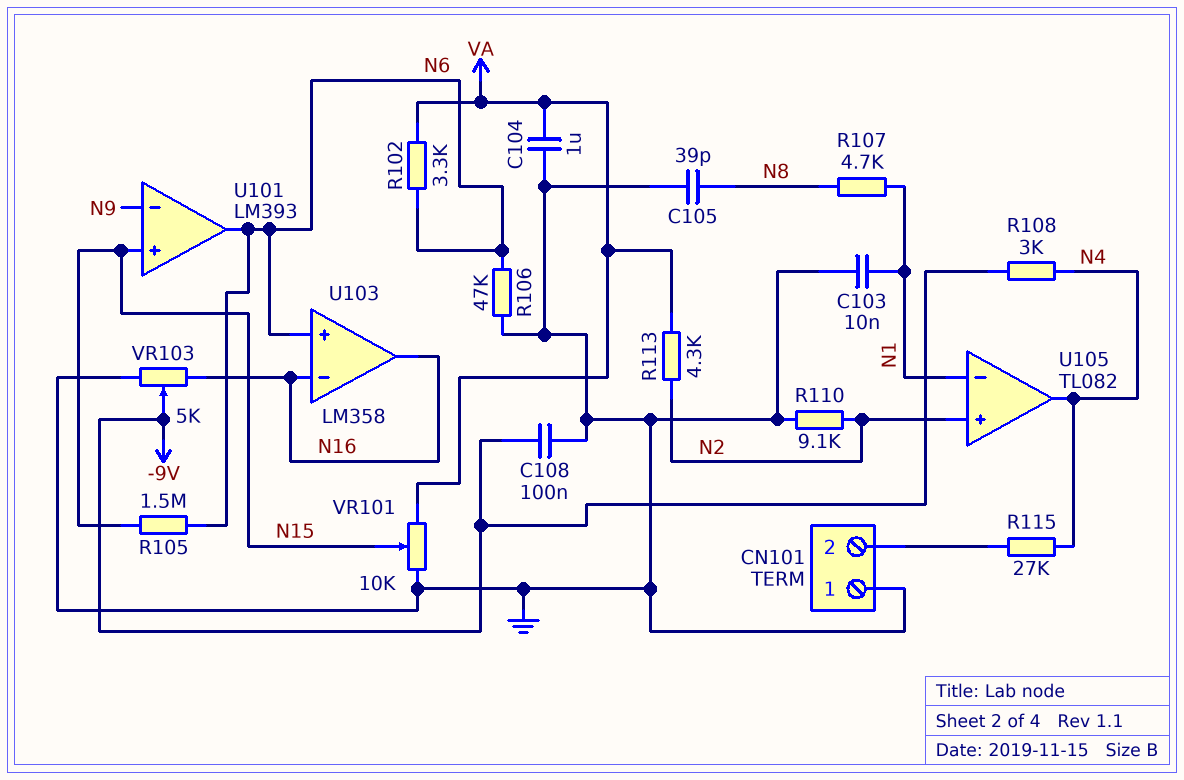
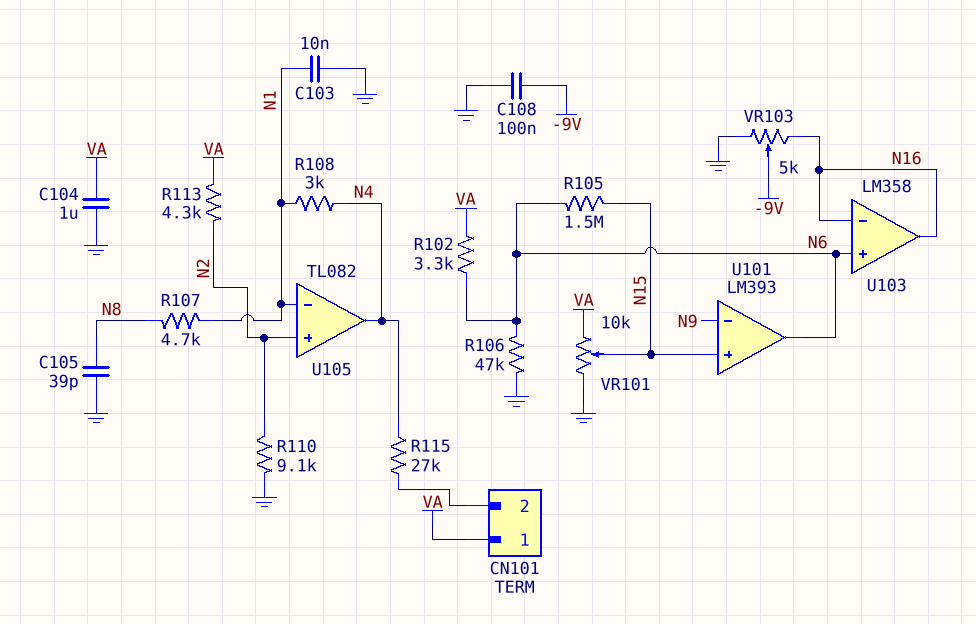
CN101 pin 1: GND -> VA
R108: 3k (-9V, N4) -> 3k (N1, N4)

————————

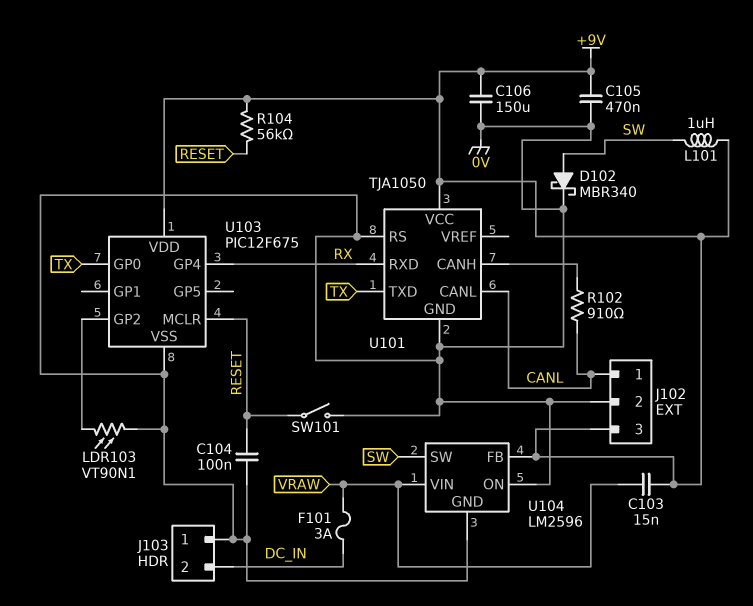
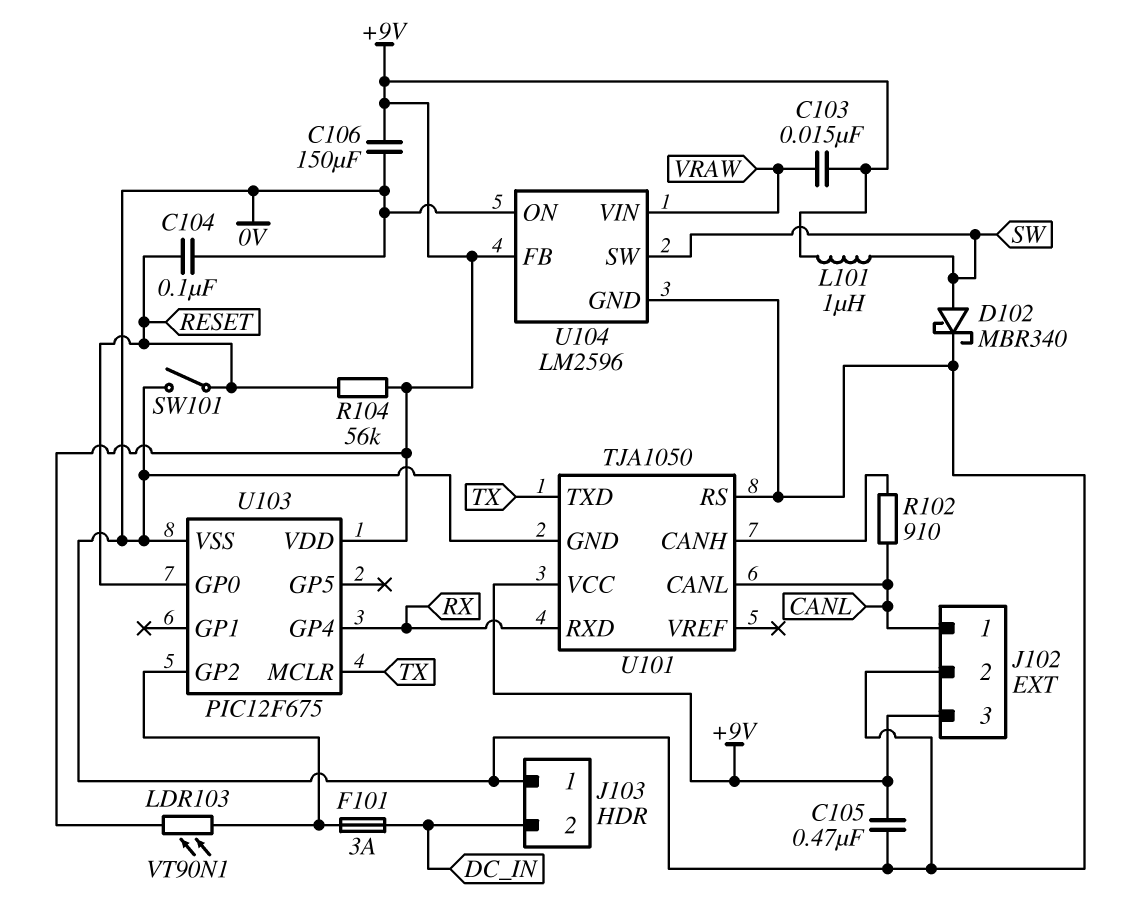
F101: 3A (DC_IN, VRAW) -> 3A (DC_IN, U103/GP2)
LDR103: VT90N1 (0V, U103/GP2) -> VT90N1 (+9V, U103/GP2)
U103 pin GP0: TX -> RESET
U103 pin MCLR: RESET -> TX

————————

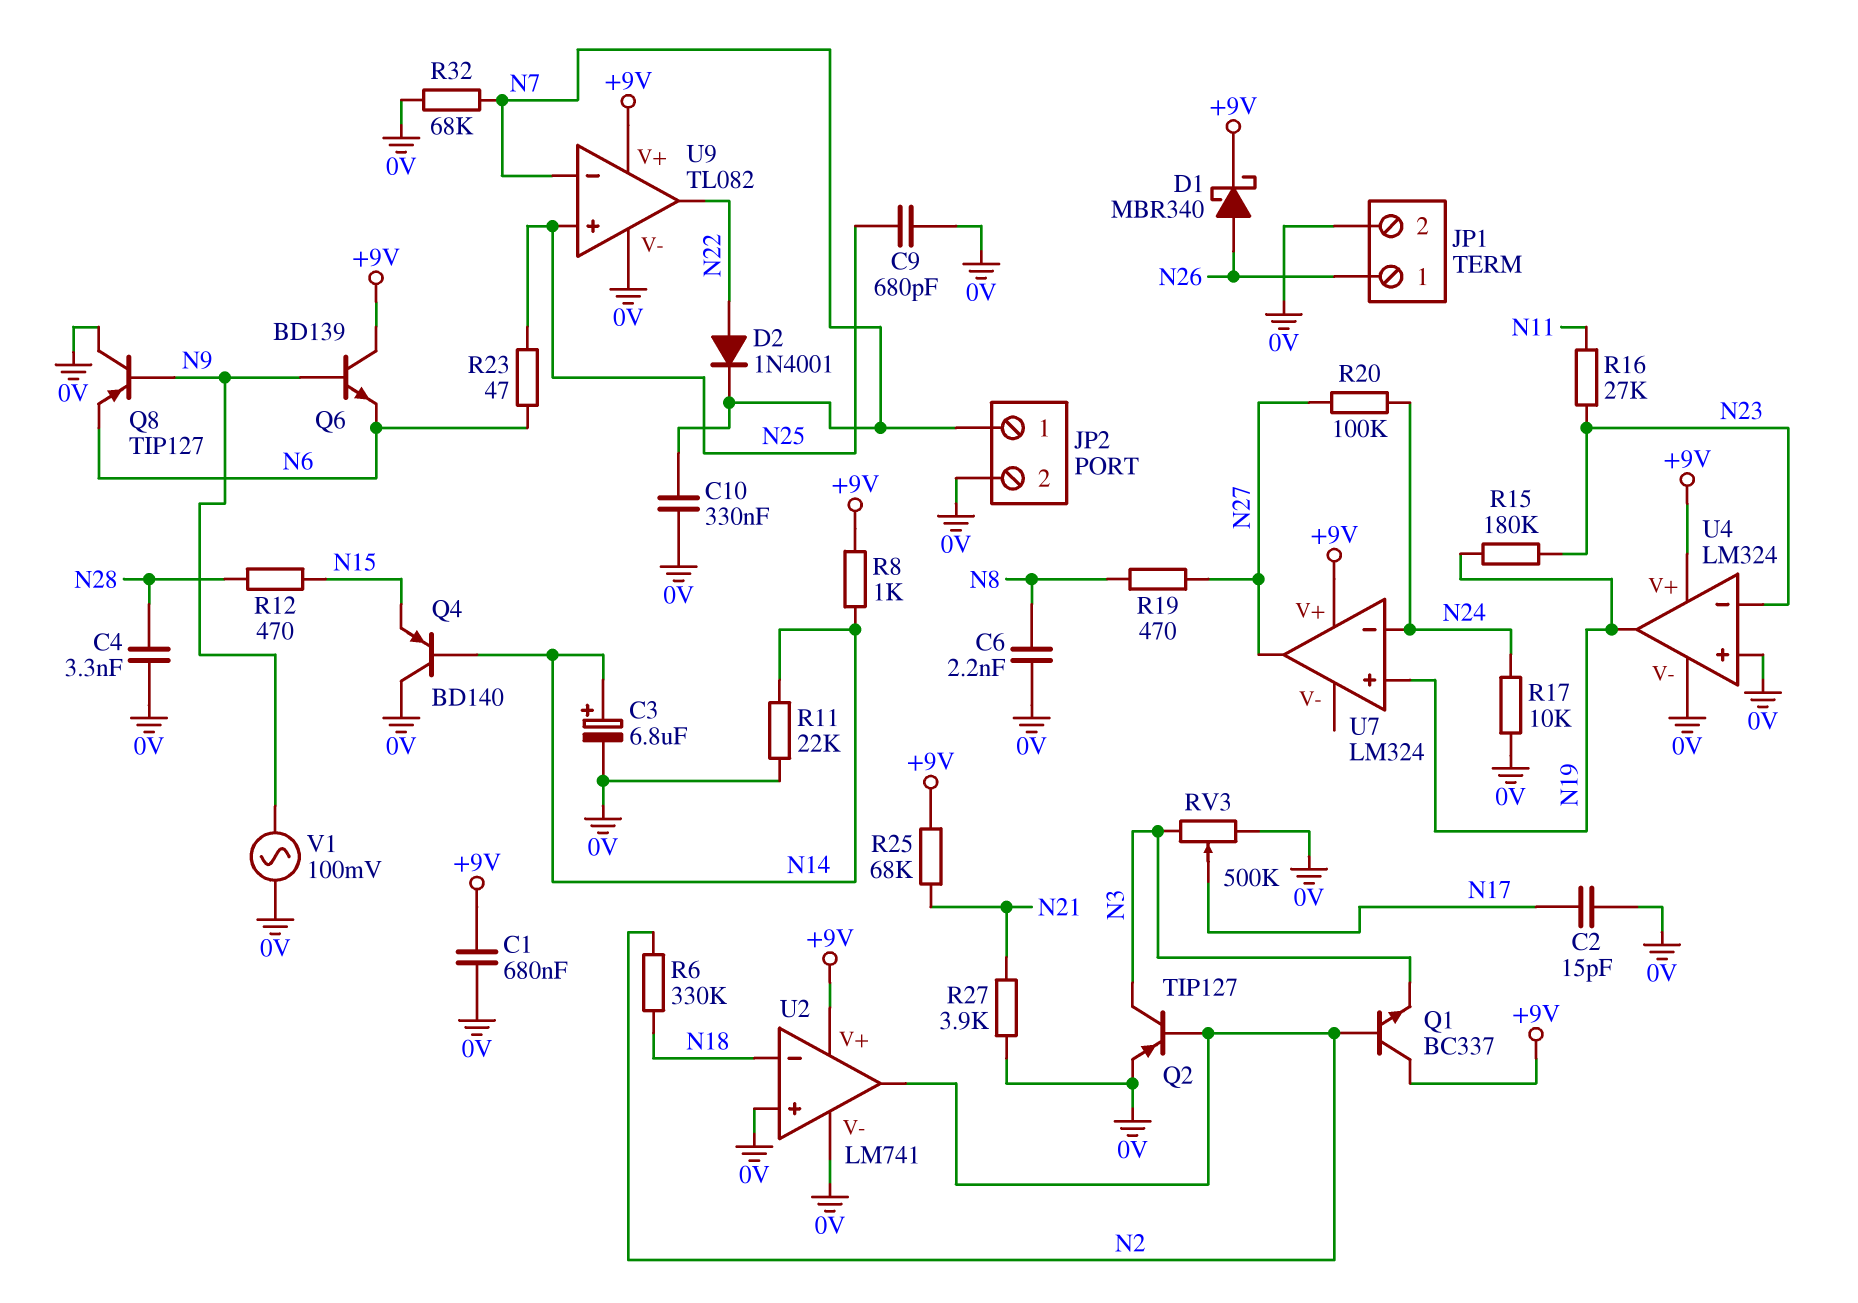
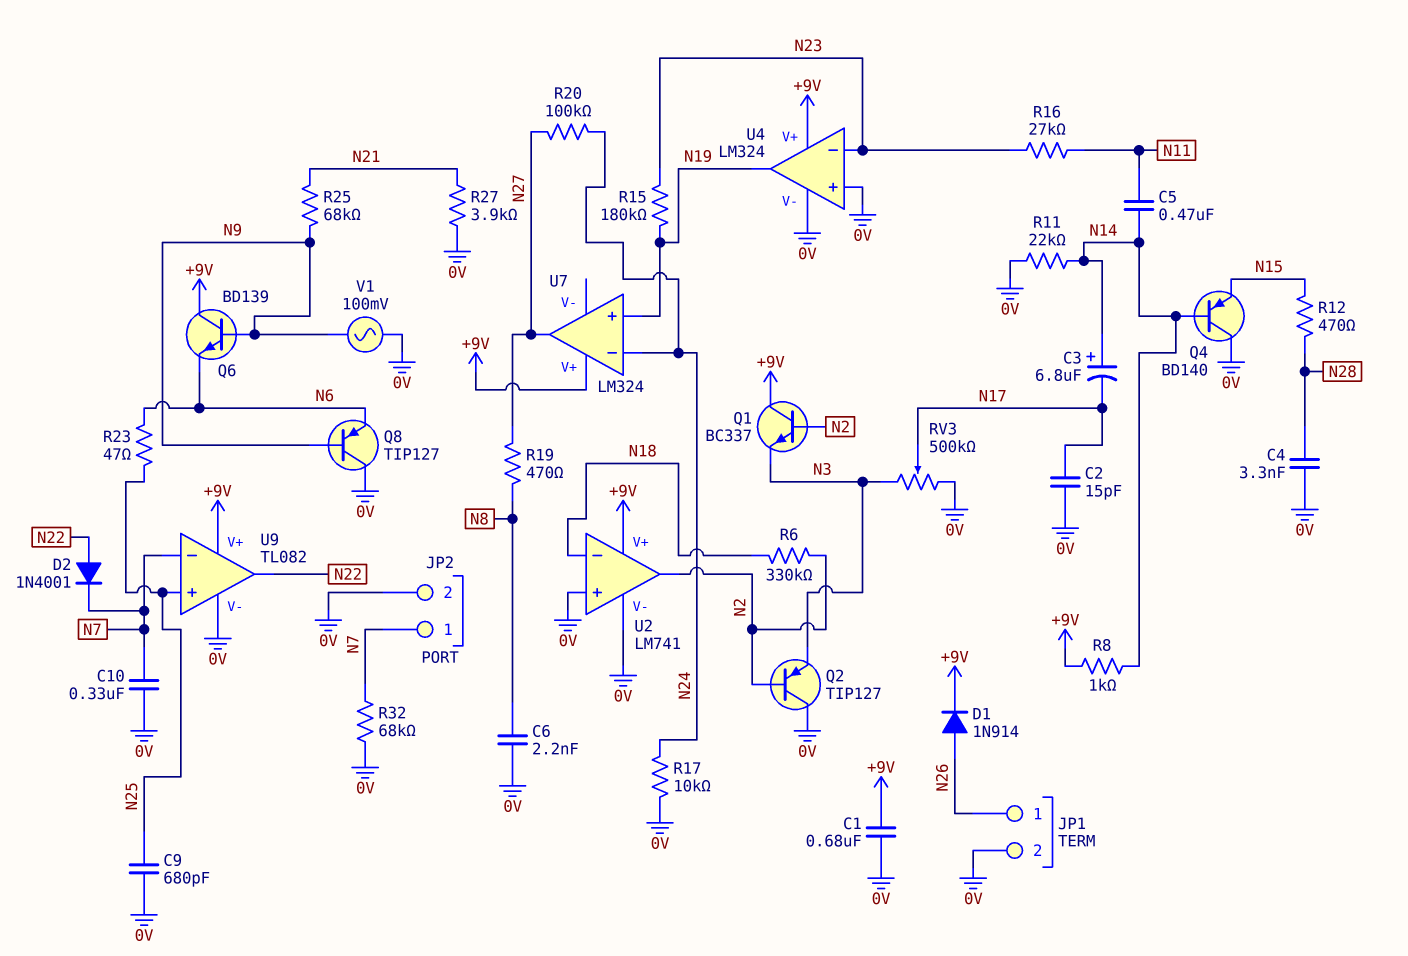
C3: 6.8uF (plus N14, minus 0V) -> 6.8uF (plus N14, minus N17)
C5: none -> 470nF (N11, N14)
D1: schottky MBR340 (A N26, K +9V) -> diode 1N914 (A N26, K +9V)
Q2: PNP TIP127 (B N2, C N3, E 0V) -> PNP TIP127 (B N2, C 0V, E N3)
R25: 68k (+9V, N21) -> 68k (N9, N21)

————————

— Required action —
Using the data above, establish how many lines include the word "RESET"; the reply is that number only.

— Task result —
2